**** Material provided ****

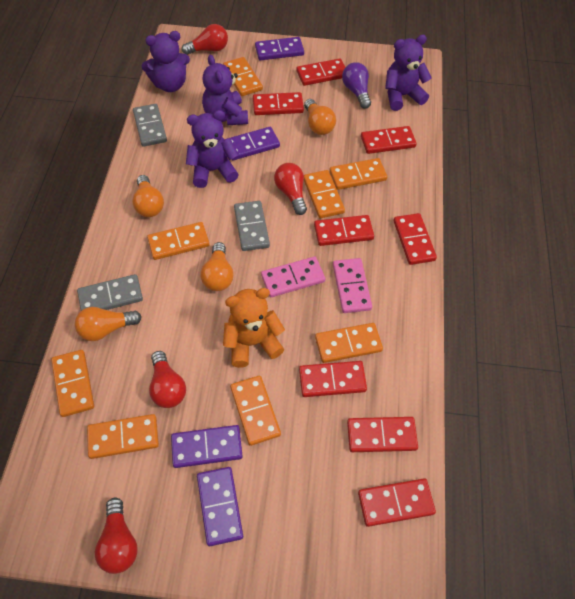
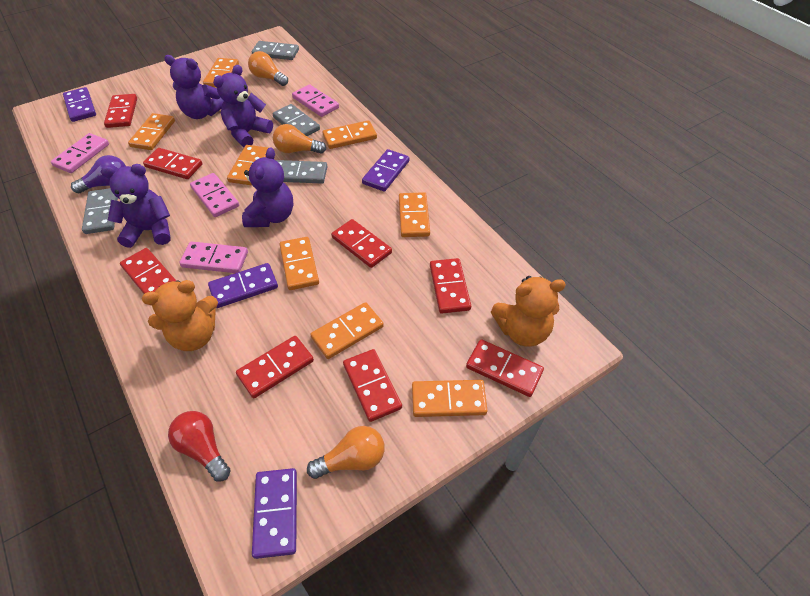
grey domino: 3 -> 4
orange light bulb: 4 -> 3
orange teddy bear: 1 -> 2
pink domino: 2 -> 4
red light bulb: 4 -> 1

****
**** Material provided ****

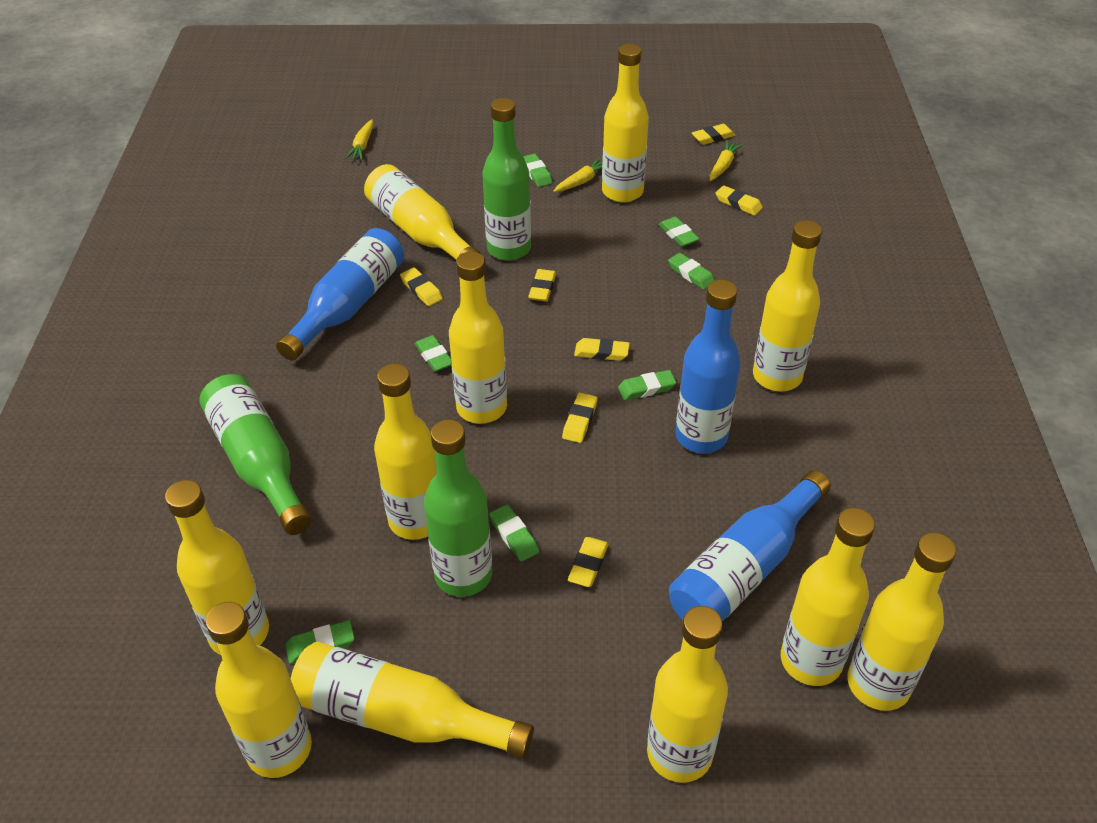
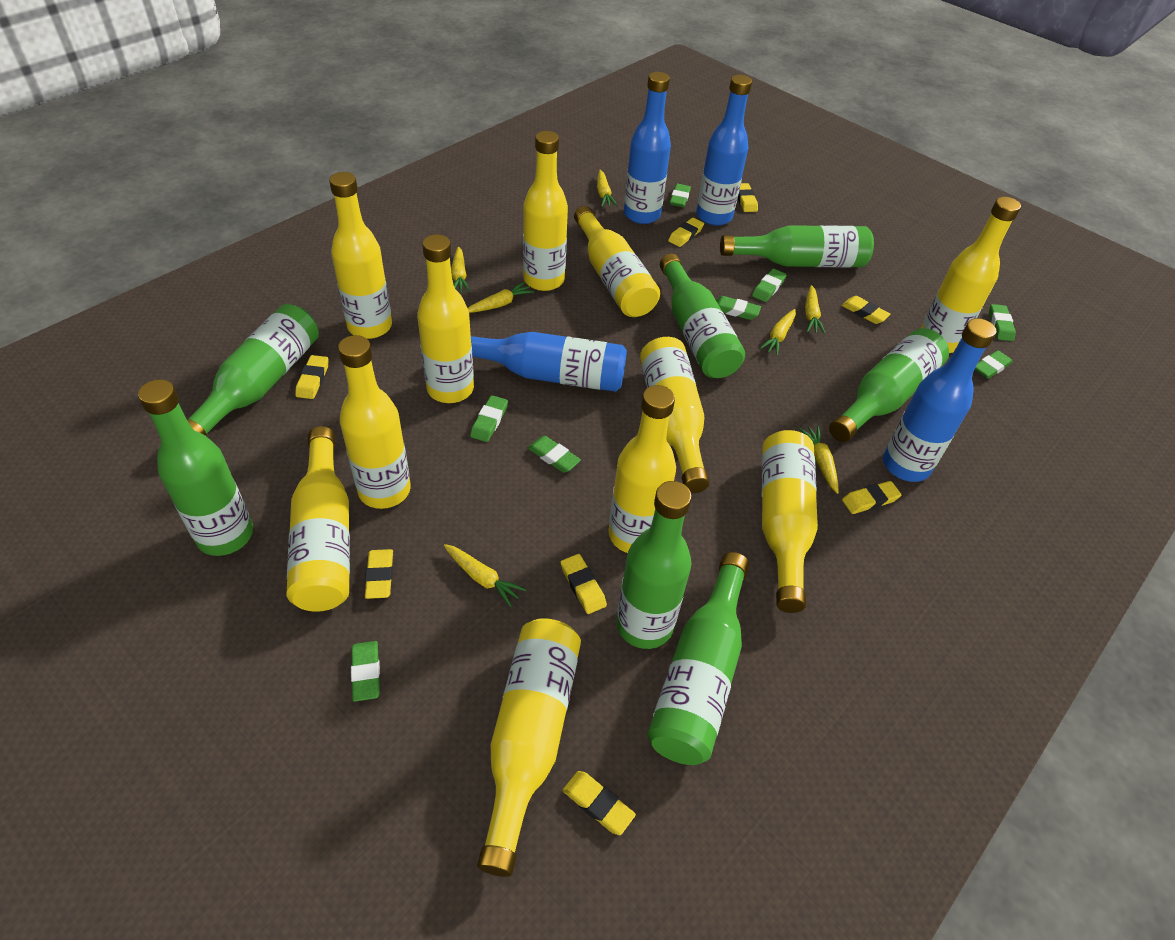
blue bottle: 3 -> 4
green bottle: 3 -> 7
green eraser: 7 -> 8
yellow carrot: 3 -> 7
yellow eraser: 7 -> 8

****

• Assignment
Give the number of lines above that contain the word "bulb", with no other text.

• Finished exercise
2